╭─ SUPPLIED INFORMATION

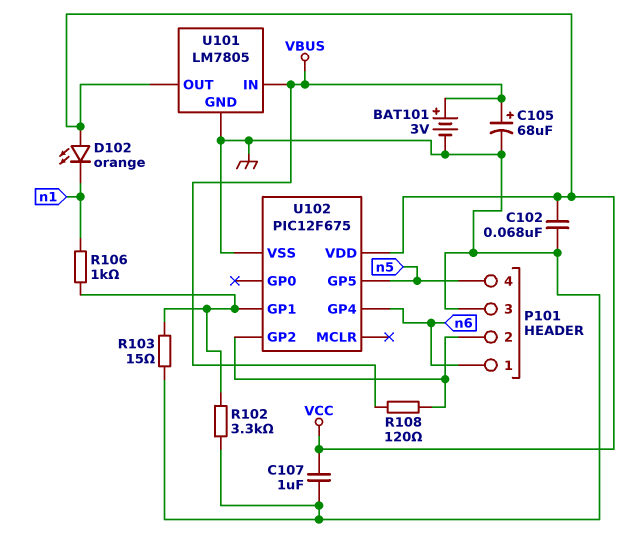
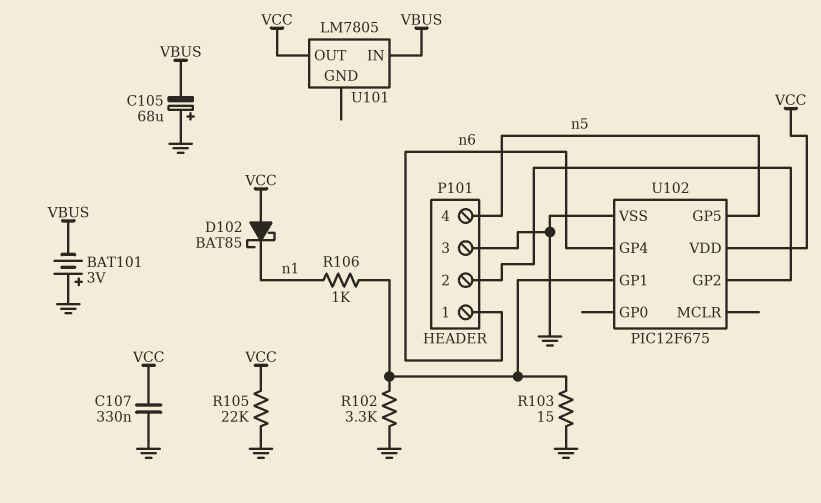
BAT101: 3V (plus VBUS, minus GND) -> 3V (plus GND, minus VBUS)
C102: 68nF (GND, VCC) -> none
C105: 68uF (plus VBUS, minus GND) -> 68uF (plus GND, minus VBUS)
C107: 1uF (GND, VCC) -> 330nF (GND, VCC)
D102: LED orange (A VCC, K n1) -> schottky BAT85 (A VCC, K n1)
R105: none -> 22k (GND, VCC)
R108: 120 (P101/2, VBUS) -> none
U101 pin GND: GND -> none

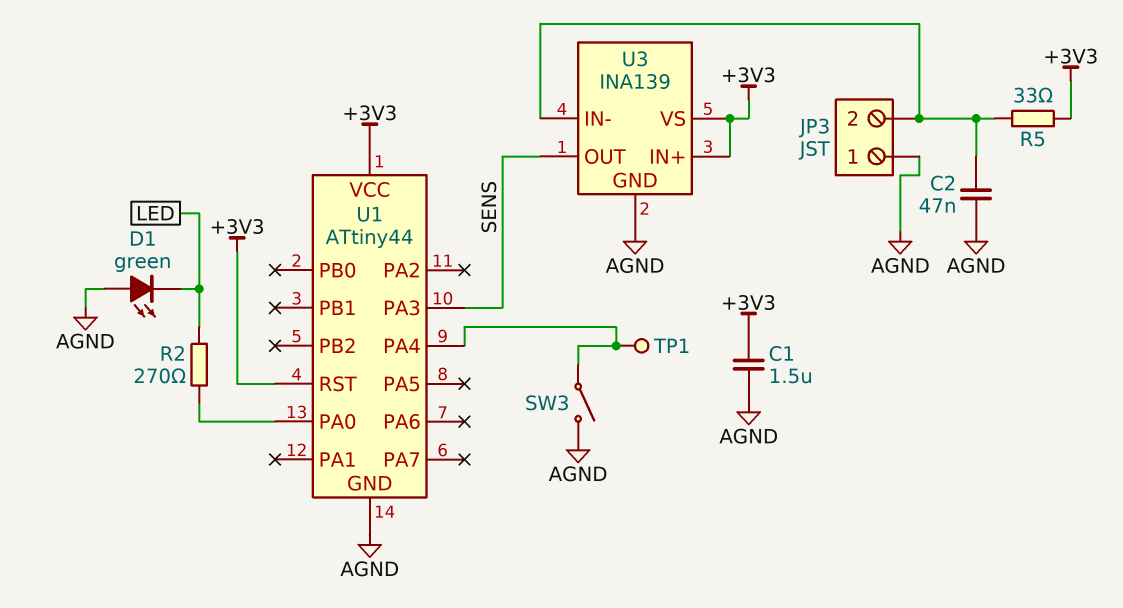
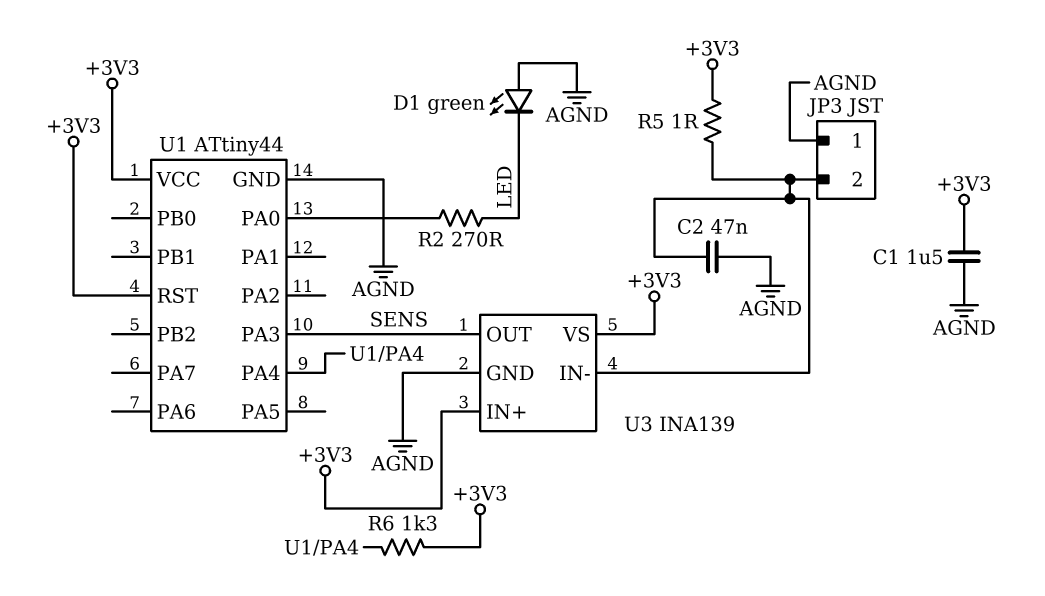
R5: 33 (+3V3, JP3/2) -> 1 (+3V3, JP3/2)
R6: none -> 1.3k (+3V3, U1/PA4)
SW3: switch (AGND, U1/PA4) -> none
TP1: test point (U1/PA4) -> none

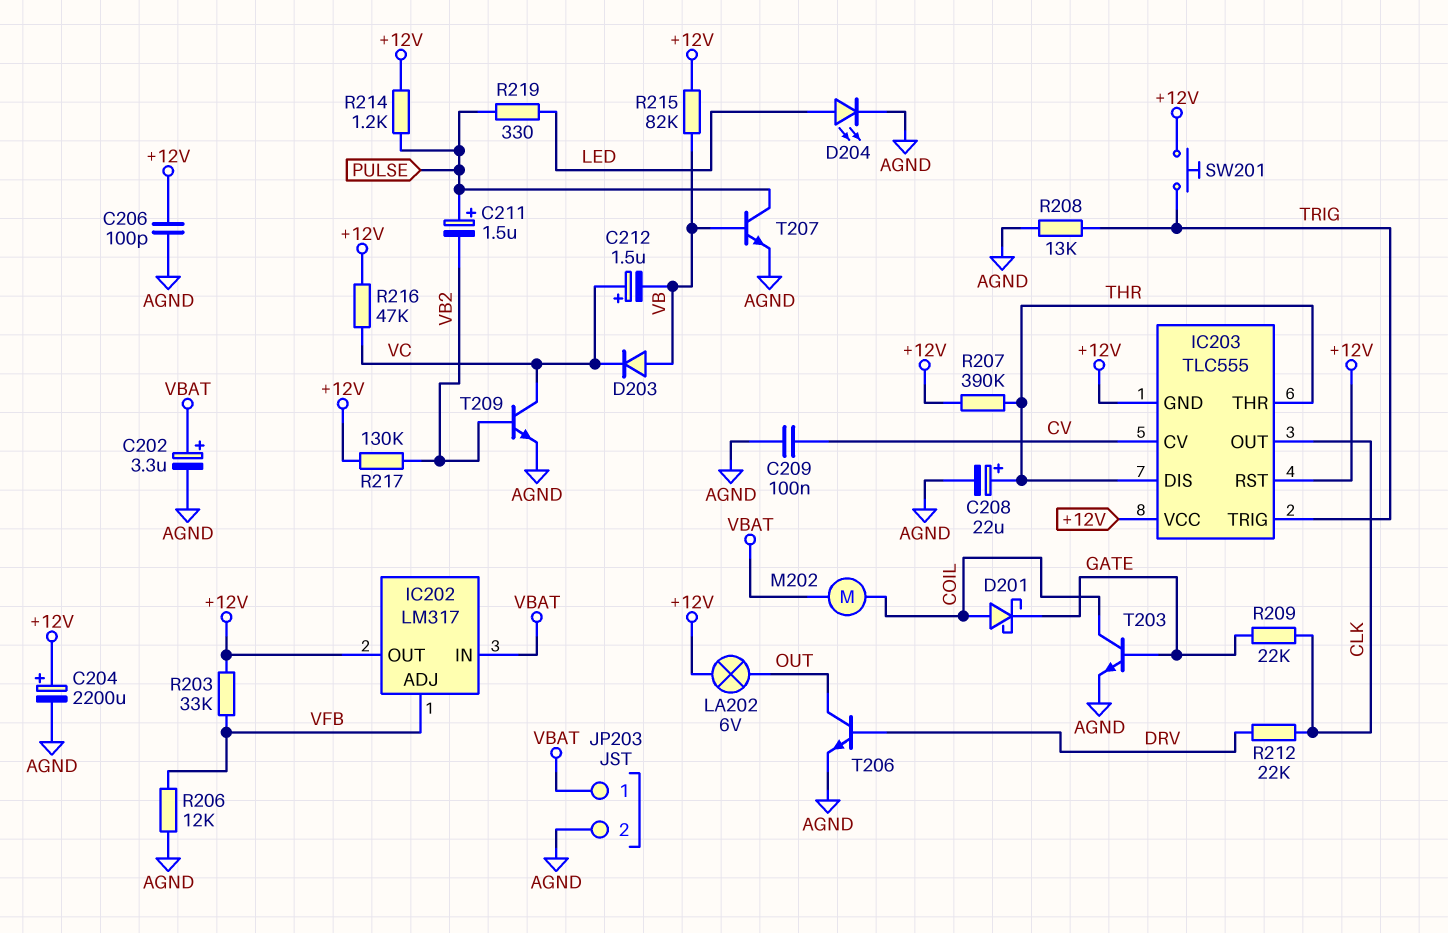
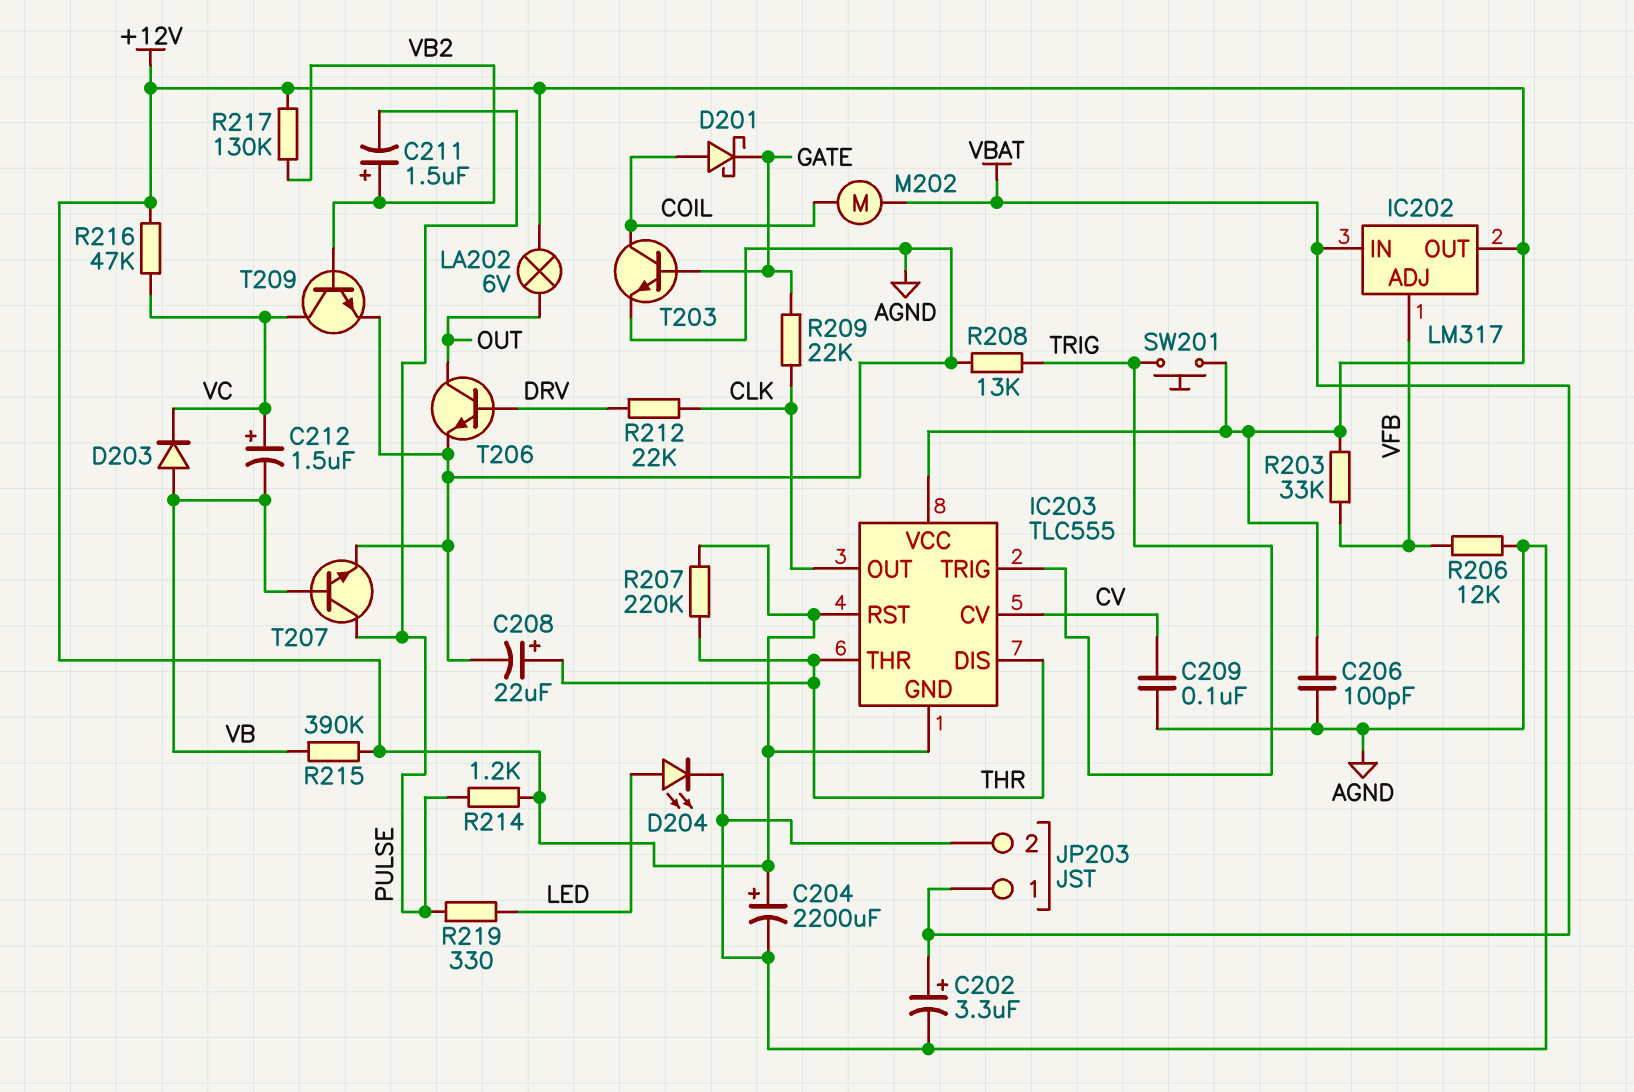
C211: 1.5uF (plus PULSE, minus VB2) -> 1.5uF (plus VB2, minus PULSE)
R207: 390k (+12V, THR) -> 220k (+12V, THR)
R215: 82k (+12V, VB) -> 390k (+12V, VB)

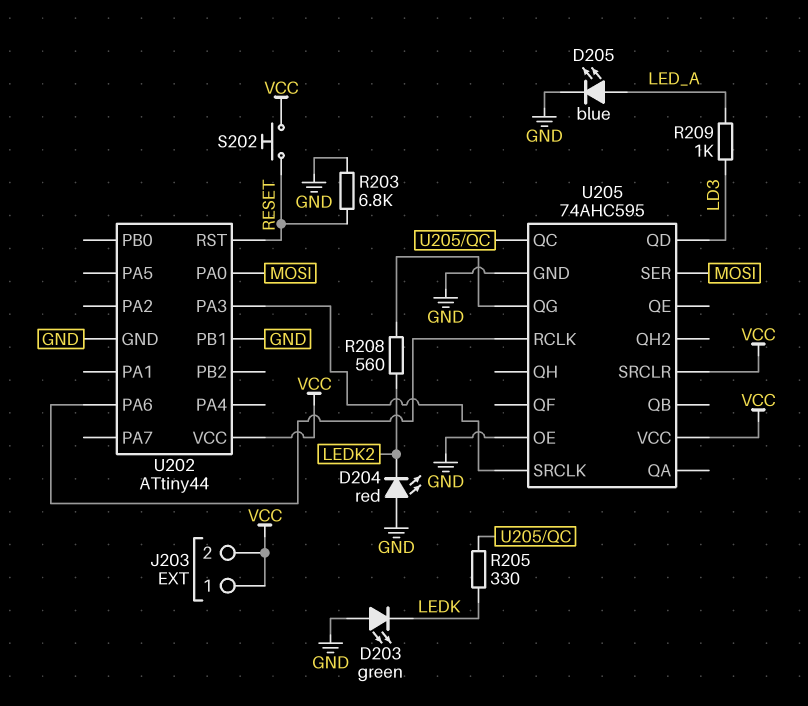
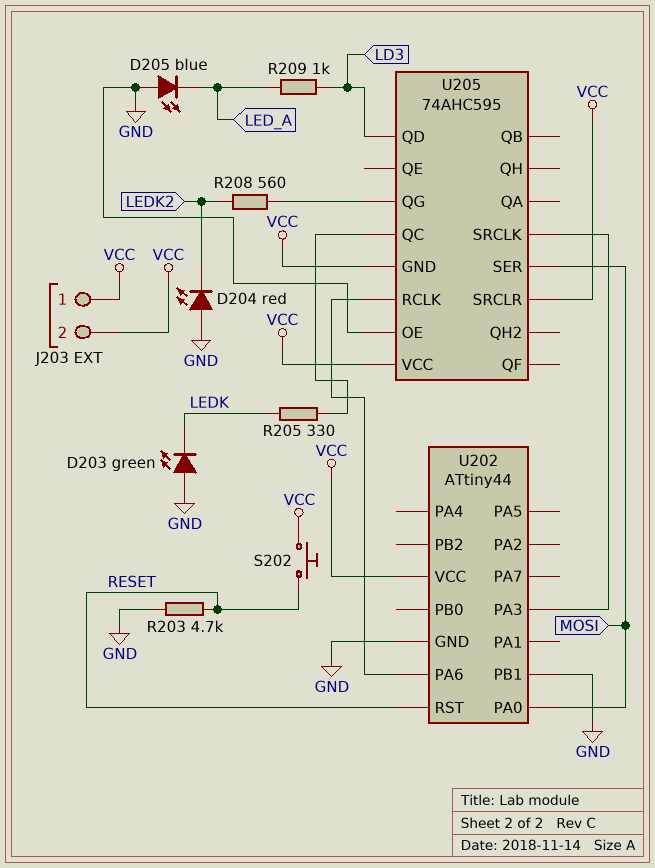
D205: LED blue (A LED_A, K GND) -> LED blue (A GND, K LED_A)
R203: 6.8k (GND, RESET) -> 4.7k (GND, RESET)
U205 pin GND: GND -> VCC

╰─

▸ **TASK DIRECTIONS**:
What is needed is every record above, returned exactly, with the pictures omitted.

▸ **SOLUTION FOR THIS PROBLEM**:
BAT101: 3V (plus VBUS, minus GND) -> 3V (plus GND, minus VBUS)
C102: 68nF (GND, VCC) -> none
C105: 68uF (plus VBUS, minus GND) -> 68uF (plus GND, minus VBUS)
C107: 1uF (GND, VCC) -> 330nF (GND, VCC)
D102: LED orange (A VCC, K n1) -> schottky BAT85 (A VCC, K n1)
R105: none -> 22k (GND, VCC)
R108: 120 (P101/2, VBUS) -> none
U101 pin GND: GND -> none

R5: 33 (+3V3, JP3/2) -> 1 (+3V3, JP3/2)
R6: none -> 1.3k (+3V3, U1/PA4)
SW3: switch (AGND, U1/PA4) -> none
TP1: test point (U1/PA4) -> none

C211: 1.5uF (plus PULSE, minus VB2) -> 1.5uF (plus VB2, minus PULSE)
R207: 390k (+12V, THR) -> 220k (+12V, THR)
R215: 82k (+12V, VB) -> 390k (+12V, VB)

D205: LED blue (A LED_A, K GND) -> LED blue (A GND, K LED_A)
R203: 6.8k (GND, RESET) -> 4.7k (GND, RESET)
U205 pin GND: GND -> VCC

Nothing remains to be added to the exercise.